--- Start ---
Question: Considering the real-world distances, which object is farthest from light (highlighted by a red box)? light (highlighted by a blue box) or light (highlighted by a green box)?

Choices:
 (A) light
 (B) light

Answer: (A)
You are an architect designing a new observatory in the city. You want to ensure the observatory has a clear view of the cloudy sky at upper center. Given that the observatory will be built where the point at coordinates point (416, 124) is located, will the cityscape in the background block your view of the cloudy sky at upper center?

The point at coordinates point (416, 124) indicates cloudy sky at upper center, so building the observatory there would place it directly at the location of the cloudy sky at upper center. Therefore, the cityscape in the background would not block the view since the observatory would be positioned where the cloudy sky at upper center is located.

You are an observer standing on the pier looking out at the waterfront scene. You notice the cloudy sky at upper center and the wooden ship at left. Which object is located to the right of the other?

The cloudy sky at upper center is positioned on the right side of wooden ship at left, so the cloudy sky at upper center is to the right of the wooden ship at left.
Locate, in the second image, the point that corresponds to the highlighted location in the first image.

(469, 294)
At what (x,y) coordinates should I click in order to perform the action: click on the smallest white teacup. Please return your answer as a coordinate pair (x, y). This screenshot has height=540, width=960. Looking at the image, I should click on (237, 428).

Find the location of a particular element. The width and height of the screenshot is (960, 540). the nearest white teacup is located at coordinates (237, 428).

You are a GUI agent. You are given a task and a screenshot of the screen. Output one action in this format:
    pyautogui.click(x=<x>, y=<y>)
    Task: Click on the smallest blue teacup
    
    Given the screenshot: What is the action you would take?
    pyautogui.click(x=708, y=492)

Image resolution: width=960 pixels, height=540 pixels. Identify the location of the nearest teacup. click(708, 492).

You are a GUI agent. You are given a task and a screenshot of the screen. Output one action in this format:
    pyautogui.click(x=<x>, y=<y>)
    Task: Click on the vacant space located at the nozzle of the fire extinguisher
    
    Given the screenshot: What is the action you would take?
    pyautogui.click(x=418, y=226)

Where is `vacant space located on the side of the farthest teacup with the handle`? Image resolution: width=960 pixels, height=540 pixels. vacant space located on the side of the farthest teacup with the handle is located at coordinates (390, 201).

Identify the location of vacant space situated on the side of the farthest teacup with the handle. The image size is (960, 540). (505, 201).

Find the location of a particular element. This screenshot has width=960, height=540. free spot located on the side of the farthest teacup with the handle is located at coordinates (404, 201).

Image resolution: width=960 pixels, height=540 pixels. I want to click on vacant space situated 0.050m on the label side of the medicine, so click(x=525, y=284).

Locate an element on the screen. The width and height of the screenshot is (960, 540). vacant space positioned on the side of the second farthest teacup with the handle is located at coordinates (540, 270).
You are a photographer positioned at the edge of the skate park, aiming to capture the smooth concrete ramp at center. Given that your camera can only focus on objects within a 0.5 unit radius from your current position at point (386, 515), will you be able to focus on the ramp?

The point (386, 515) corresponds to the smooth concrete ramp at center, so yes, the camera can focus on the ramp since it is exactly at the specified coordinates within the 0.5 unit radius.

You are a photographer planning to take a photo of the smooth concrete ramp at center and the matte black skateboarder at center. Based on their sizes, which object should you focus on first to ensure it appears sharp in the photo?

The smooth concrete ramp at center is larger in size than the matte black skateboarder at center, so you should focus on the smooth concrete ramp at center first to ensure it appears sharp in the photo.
--- End ---
Reproduce every one of the records above word for word, with no changes.

Question: Considering the real-world distances, which object is farthest from light (highlighted by a red box)? light (highlighted by a blue box) or light (highlighted by a green box)?

Choices:
 (A) light
 (B) light

Answer: (A)
You are an architect designing a new observatory in the city. You want to ensure the observatory has a clear view of the cloudy sky at upper center. Given that the observatory will be built where the point at coordinates point (416, 124) is located, will the cityscape in the background block your view of the cloudy sky at upper center?

The point at coordinates point (416, 124) indicates cloudy sky at upper center, so building the observatory there would place it directly at the location of the cloudy sky at upper center. Therefore, the cityscape in the background would not block the view since the observatory would be positioned where the cloudy sky at upper center is located.

You are an observer standing on the pier looking out at the waterfront scene. You notice the cloudy sky at upper center and the wooden ship at left. Which object is located to the right of the other?

The cloudy sky at upper center is positioned on the right side of wooden ship at left, so the cloudy sky at upper center is to the right of the wooden ship at left.
Locate, in the second image, the point that corresponds to the highlighted location in the first image.

(469, 294)
At what (x,y) coordinates should I click in order to perform the action: click on the smallest white teacup. Please return your answer as a coordinate pair (x, y). This screenshot has height=540, width=960. Looking at the image, I should click on (237, 428).

Find the location of a particular element. The width and height of the screenshot is (960, 540). the nearest white teacup is located at coordinates (237, 428).

You are a GUI agent. You are given a task and a screenshot of the screen. Output one action in this format:
    pyautogui.click(x=<x>, y=<y>)
    Task: Click on the smallest blue teacup
    
    Given the screenshot: What is the action you would take?
    pyautogui.click(x=708, y=492)

Image resolution: width=960 pixels, height=540 pixels. Identify the location of the nearest teacup. click(708, 492).

You are a GUI agent. You are given a task and a screenshot of the screen. Output one action in this format:
    pyautogui.click(x=<x>, y=<y>)
    Task: Click on the vacant space located at the nozzle of the fire extinguisher
    
    Given the screenshot: What is the action you would take?
    pyautogui.click(x=418, y=226)

Where is `vacant space located on the side of the farthest teacup with the handle`? Image resolution: width=960 pixels, height=540 pixels. vacant space located on the side of the farthest teacup with the handle is located at coordinates (390, 201).

Identify the location of vacant space situated on the side of the farthest teacup with the handle. The image size is (960, 540). (505, 201).

Find the location of a particular element. This screenshot has width=960, height=540. free spot located on the side of the farthest teacup with the handle is located at coordinates (404, 201).

Image resolution: width=960 pixels, height=540 pixels. I want to click on vacant space situated 0.050m on the label side of the medicine, so click(x=525, y=284).

Locate an element on the screen. The width and height of the screenshot is (960, 540). vacant space positioned on the side of the second farthest teacup with the handle is located at coordinates (540, 270).
You are a photographer positioned at the edge of the skate park, aiming to capture the smooth concrete ramp at center. Given that your camera can only focus on objects within a 0.5 unit radius from your current position at point (386, 515), will you be able to focus on the ramp?

The point (386, 515) corresponds to the smooth concrete ramp at center, so yes, the camera can focus on the ramp since it is exactly at the specified coordinates within the 0.5 unit radius.

You are a photographer planning to take a photo of the smooth concrete ramp at center and the matte black skateboarder at center. Based on their sizes, which object should you focus on first to ensure it appears sharp in the photo?

The smooth concrete ramp at center is larger in size than the matte black skateboarder at center, so you should focus on the smooth concrete ramp at center first to ensure it appears sharp in the photo.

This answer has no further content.